Scan the data below for the string "degrees". Show every line where it turns up.
*** GIVEN DATA Section Begins ***
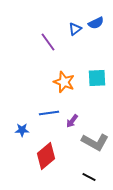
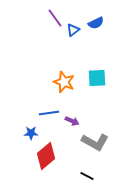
blue triangle: moved 2 px left, 1 px down
purple line: moved 7 px right, 24 px up
purple arrow: rotated 104 degrees counterclockwise
blue star: moved 9 px right, 3 px down
black line: moved 2 px left, 1 px up
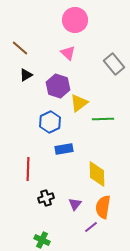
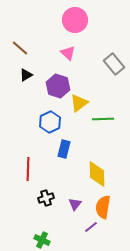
blue rectangle: rotated 66 degrees counterclockwise
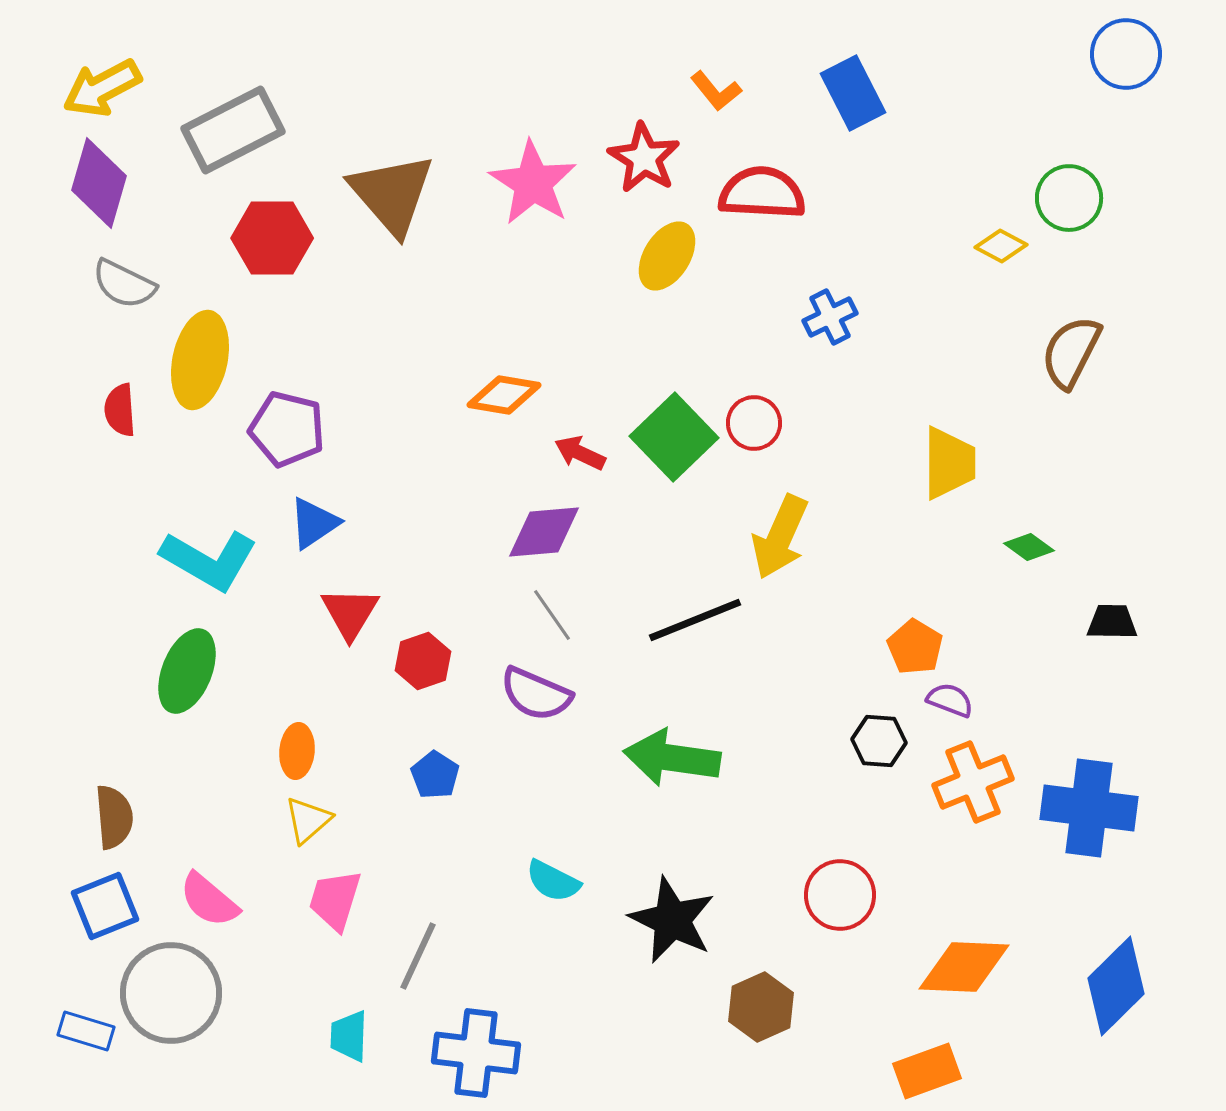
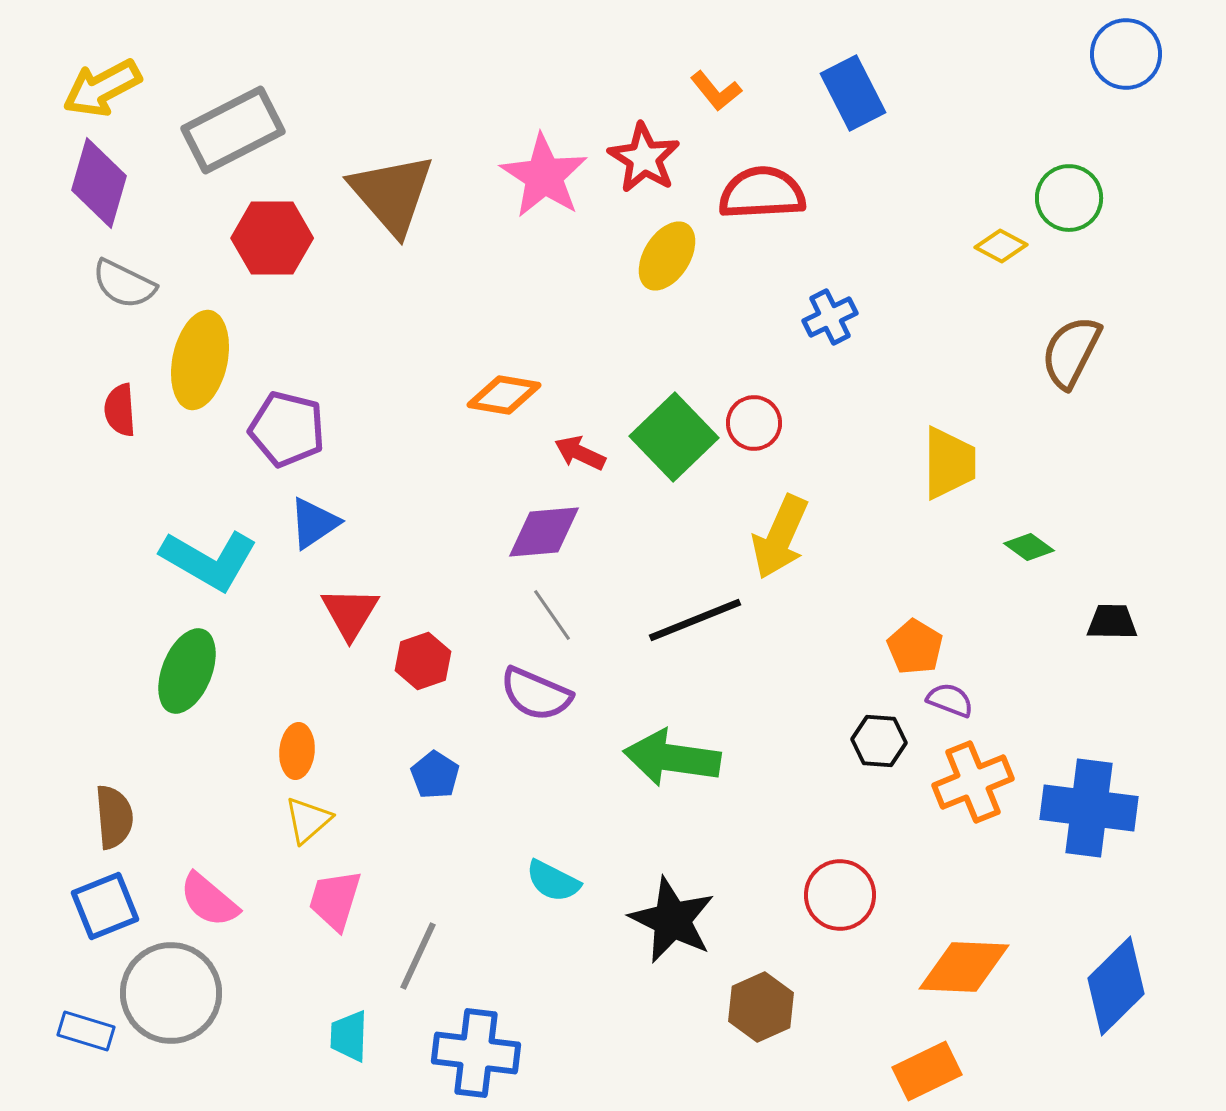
pink star at (533, 183): moved 11 px right, 7 px up
red semicircle at (762, 193): rotated 6 degrees counterclockwise
orange rectangle at (927, 1071): rotated 6 degrees counterclockwise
*** GIVEN DATA Section Ends ***
- _OUTPUT OF THE EXERCISE_:
purple arrow: rotated 104 degrees counterclockwise
blue rectangle: rotated 66 degrees counterclockwise
red semicircle at (762, 193): rotated 6 degrees counterclockwise
orange rectangle at (927, 1071): rotated 6 degrees counterclockwise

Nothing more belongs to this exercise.